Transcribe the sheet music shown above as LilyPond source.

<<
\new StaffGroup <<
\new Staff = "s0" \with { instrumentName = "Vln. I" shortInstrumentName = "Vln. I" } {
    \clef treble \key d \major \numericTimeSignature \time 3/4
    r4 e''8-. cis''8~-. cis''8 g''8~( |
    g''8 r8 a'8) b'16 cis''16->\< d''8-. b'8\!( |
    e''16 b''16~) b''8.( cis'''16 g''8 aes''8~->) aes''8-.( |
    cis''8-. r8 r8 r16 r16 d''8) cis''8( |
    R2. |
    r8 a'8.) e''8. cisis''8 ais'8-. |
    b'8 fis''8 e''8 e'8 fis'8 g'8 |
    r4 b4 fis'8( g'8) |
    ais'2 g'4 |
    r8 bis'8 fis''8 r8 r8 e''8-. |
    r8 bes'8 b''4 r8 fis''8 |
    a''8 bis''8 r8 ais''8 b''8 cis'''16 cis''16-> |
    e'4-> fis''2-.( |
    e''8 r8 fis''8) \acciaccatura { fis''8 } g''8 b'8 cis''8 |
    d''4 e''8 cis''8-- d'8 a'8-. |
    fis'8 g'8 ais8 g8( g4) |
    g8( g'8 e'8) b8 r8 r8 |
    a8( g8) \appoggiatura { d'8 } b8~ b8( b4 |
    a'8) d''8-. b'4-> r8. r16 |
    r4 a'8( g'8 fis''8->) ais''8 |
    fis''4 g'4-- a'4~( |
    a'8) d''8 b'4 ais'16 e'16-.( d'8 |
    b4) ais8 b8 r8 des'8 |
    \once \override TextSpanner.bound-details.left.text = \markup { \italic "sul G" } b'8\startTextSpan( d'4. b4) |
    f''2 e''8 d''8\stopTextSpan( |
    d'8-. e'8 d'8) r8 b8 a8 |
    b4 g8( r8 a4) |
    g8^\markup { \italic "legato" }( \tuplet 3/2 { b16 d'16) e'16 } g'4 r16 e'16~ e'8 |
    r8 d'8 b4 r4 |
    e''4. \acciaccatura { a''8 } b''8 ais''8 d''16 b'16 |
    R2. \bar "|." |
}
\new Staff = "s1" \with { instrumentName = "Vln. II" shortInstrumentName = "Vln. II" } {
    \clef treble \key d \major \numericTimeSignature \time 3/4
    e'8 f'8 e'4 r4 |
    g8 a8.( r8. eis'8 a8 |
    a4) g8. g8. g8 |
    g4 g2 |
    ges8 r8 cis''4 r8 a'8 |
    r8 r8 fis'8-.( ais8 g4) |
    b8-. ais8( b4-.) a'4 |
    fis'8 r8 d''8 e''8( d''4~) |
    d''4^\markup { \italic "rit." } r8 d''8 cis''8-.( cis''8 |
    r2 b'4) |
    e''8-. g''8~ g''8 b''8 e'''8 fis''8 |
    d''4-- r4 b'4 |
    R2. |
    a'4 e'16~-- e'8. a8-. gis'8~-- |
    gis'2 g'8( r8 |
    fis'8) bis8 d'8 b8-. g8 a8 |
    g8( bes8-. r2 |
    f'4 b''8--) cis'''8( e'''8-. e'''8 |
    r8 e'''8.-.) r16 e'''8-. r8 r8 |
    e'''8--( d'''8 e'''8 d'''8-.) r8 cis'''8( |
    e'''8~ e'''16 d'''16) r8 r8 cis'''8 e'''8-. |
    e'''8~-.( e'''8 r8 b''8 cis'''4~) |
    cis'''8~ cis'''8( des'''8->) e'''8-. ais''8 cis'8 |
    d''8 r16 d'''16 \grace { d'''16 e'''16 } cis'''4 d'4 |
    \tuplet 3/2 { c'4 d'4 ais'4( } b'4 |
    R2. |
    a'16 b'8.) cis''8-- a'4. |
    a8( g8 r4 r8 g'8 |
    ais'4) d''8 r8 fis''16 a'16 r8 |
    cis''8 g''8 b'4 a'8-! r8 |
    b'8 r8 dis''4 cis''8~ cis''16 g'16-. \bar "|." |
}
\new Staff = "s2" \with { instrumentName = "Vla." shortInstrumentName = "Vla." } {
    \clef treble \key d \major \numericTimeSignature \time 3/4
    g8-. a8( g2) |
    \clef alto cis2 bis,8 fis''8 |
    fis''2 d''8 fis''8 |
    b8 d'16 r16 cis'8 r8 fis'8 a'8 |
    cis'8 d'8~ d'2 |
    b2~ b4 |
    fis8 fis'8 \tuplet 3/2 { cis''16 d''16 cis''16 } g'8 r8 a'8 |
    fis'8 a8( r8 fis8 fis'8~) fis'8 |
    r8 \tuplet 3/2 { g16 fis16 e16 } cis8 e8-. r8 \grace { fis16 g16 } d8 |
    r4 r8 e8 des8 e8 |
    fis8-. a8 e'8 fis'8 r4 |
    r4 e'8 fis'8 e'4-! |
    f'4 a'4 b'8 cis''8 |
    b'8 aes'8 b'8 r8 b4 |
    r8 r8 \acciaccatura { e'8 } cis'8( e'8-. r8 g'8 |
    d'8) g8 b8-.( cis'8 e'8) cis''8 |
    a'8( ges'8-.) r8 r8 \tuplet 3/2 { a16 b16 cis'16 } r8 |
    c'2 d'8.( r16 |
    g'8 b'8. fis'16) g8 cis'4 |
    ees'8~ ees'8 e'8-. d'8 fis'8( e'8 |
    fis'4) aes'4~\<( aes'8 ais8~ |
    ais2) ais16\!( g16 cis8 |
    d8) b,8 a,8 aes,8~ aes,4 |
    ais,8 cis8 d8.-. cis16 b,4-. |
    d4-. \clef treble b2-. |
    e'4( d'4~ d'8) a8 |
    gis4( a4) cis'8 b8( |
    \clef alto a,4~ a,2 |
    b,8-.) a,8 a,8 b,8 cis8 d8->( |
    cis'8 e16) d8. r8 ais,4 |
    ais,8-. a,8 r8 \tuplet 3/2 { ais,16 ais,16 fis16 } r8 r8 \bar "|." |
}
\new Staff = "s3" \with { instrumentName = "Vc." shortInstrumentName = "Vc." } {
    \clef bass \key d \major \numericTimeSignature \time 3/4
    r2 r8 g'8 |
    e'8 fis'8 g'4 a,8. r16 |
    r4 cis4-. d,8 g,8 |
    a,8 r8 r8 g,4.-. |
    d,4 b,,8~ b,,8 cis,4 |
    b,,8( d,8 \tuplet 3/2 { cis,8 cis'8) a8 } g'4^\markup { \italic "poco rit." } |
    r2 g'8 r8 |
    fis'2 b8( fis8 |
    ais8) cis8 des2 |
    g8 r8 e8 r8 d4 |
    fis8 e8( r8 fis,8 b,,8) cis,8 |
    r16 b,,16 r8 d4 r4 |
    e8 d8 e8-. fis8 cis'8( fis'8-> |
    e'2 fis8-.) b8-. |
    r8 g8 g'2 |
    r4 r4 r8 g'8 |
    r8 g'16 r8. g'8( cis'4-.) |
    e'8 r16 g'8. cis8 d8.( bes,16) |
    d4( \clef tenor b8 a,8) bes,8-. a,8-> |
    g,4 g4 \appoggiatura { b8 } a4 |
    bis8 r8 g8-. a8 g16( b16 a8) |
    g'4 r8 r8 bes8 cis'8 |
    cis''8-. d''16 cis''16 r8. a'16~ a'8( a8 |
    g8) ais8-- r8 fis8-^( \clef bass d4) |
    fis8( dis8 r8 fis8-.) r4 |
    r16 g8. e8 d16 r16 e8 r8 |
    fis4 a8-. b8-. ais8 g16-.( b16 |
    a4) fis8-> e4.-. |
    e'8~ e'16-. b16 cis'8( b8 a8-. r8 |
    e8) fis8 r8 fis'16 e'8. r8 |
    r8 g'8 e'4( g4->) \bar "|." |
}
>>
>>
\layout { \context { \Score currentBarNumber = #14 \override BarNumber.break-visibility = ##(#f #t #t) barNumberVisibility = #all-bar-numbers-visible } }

*Deine Aufgabe*.
Sammle aus den Zeilen oben jede heraus, in der das Wort „alto“ vorkommt.

*Ergebnis der Übung*.
    \clef alto cis2 bis,8 fis''8 |
    \clef alto a,4~ a,2 |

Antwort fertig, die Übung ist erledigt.